** Problem requirements **
Retype the entries. Match them exactly.
**** Data ****
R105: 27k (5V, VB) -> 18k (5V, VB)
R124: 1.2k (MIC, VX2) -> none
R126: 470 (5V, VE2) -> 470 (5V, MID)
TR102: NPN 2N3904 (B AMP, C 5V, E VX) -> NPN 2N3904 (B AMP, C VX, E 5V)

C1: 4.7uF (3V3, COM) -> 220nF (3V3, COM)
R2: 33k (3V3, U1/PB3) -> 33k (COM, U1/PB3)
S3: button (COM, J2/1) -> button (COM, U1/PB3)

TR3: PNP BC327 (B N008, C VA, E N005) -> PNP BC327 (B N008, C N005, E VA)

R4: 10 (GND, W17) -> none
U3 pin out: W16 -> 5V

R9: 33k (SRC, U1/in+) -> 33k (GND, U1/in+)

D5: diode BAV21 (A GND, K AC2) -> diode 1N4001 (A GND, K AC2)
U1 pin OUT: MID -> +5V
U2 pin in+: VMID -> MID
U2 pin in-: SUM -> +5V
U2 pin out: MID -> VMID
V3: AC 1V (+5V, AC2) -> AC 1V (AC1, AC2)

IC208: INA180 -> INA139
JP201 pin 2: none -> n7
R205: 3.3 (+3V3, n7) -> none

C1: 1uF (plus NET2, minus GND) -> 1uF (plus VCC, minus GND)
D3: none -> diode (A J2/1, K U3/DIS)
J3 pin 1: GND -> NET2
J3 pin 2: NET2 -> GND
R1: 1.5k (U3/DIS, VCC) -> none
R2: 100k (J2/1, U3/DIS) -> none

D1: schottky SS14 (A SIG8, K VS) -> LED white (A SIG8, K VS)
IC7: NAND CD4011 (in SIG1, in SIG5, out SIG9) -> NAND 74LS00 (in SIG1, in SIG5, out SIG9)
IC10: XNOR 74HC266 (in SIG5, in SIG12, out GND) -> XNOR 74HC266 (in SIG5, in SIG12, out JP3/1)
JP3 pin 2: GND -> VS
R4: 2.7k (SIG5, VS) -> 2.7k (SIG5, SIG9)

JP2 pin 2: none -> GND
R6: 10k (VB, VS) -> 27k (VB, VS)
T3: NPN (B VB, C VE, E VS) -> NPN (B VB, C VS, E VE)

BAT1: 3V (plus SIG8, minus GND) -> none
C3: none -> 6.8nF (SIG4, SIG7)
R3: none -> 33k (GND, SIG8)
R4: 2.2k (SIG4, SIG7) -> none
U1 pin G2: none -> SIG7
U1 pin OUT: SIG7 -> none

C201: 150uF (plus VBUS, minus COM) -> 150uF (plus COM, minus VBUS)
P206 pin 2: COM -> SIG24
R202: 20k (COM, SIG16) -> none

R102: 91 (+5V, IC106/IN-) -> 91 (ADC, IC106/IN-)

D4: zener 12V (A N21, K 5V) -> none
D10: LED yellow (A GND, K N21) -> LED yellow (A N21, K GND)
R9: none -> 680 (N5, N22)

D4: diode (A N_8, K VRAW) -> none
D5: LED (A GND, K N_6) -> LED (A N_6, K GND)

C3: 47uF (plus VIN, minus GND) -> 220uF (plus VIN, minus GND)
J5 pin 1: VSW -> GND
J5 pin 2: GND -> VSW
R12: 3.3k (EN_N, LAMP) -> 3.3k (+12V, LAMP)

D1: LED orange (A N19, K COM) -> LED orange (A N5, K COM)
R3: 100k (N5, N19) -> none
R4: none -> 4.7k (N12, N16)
****
** Task solution **
R105: 27k (5V, VB) -> 18k (5V, VB)
R124: 1.2k (MIC, VX2) -> none
R126: 470 (5V, VE2) -> 470 (5V, MID)
TR102: NPN 2N3904 (B AMP, C 5V, E VX) -> NPN 2N3904 (B AMP, C VX, E 5V)

C1: 4.7uF (3V3, COM) -> 220nF (3V3, COM)
R2: 33k (3V3, U1/PB3) -> 33k (COM, U1/PB3)
S3: button (COM, J2/1) -> button (COM, U1/PB3)

TR3: PNP BC327 (B N008, C VA, E N005) -> PNP BC327 (B N008, C N005, E VA)

R4: 10 (GND, W17) -> none
U3 pin out: W16 -> 5V

R9: 33k (SRC, U1/in+) -> 33k (GND, U1/in+)

D5: diode BAV21 (A GND, K AC2) -> diode 1N4001 (A GND, K AC2)
U1 pin OUT: MID -> +5V
U2 pin in+: VMID -> MID
U2 pin in-: SUM -> +5V
U2 pin out: MID -> VMID
V3: AC 1V (+5V, AC2) -> AC 1V (AC1, AC2)

IC208: INA180 -> INA139
JP201 pin 2: none -> n7
R205: 3.3 (+3V3, n7) -> none

C1: 1uF (plus NET2, minus GND) -> 1uF (plus VCC, minus GND)
D3: none -> diode (A J2/1, K U3/DIS)
J3 pin 1: GND -> NET2
J3 pin 2: NET2 -> GND
R1: 1.5k (U3/DIS, VCC) -> none
R2: 100k (J2/1, U3/DIS) -> none

D1: schottky SS14 (A SIG8, K VS) -> LED white (A SIG8, K VS)
IC7: NAND CD4011 (in SIG1, in SIG5, out SIG9) -> NAND 74LS00 (in SIG1, in SIG5, out SIG9)
IC10: XNOR 74HC266 (in SIG5, in SIG12, out GND) -> XNOR 74HC266 (in SIG5, in SIG12, out JP3/1)
JP3 pin 2: GND -> VS
R4: 2.7k (SIG5, VS) -> 2.7k (SIG5, SIG9)

JP2 pin 2: none -> GND
R6: 10k (VB, VS) -> 27k (VB, VS)
T3: NPN (B VB, C VE, E VS) -> NPN (B VB, C VS, E VE)

BAT1: 3V (plus SIG8, minus GND) -> none
C3: none -> 6.8nF (SIG4, SIG7)
R3: none -> 33k (GND, SIG8)
R4: 2.2k (SIG4, SIG7) -> none
U1 pin G2: none -> SIG7
U1 pin OUT: SIG7 -> none

C201: 150uF (plus VBUS, minus COM) -> 150uF (plus COM, minus VBUS)
P206 pin 2: COM -> SIG24
R202: 20k (COM, SIG16) -> none

R102: 91 (+5V, IC106/IN-) -> 91 (ADC, IC106/IN-)

D4: zener 12V (A N21, K 5V) -> none
D10: LED yellow (A GND, K N21) -> LED yellow (A N21, K GND)
R9: none -> 680 (N5, N22)

D4: diode (A N_8, K VRAW) -> none
D5: LED (A GND, K N_6) -> LED (A N_6, K GND)

C3: 47uF (plus VIN, minus GND) -> 220uF (plus VIN, minus GND)
J5 pin 1: VSW -> GND
J5 pin 2: GND -> VSW
R12: 3.3k (EN_N, LAMP) -> 3.3k (+12V, LAMP)

D1: LED orange (A N19, K COM) -> LED orange (A N5, K COM)
R3: 100k (N5, N19) -> none
R4: none -> 4.7k (N12, N16)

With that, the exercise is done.